* [ABOUT THIS TASK]: The entries are to be printed again word for word, but no picture may appear.

(Object position data)
------------------------------------
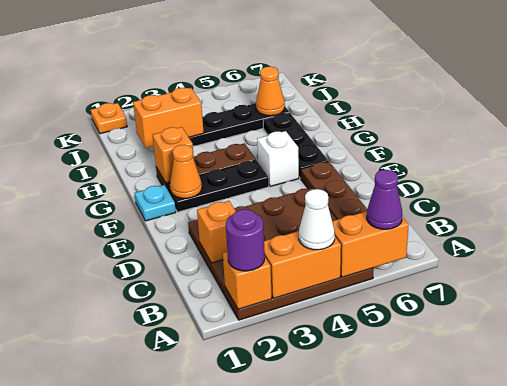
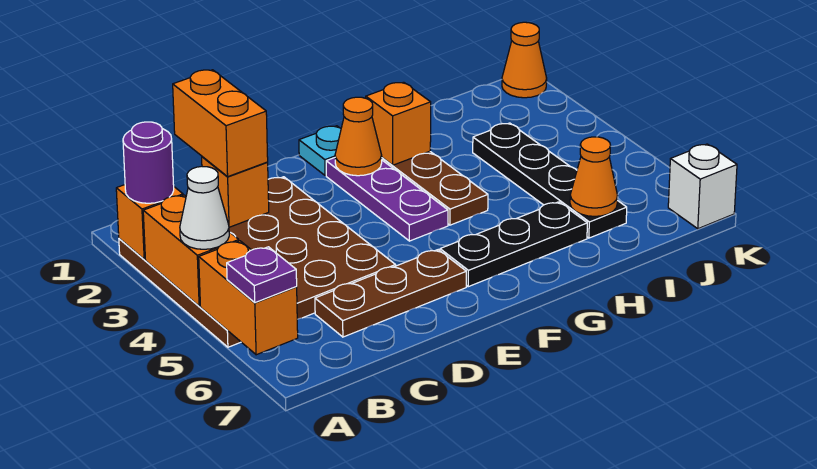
purple 1x1 cone [367,170,402,229] -> purple 1x1 plate [227,247,297,303]
black 1x3 plate [166,160,269,212] -> purple 1x3 plate [326,158,448,241]
white 1x1 brick [257,131,299,186] -> white 1x1 brick moved to [668,144,737,229]
orange 1x2 brick [133,88,204,148] -> orange 1x2 brick moved to [173,70,268,176]
orange 1x1 plate [91,103,127,134] -> orange 1x1 cone [502,22,547,98]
------------------------------------
* [RESPONSE BOX]:
purple 1x1 cone [367,170,402,229] -> purple 1x1 plate [227,247,297,303]
black 1x3 plate [166,160,269,212] -> purple 1x3 plate [326,158,448,241]
white 1x1 brick [257,131,299,186] -> white 1x1 brick moved to [668,144,737,229]
orange 1x2 brick [133,88,204,148] -> orange 1x2 brick moved to [173,70,268,176]
orange 1x1 plate [91,103,127,134] -> orange 1x1 cone [502,22,547,98]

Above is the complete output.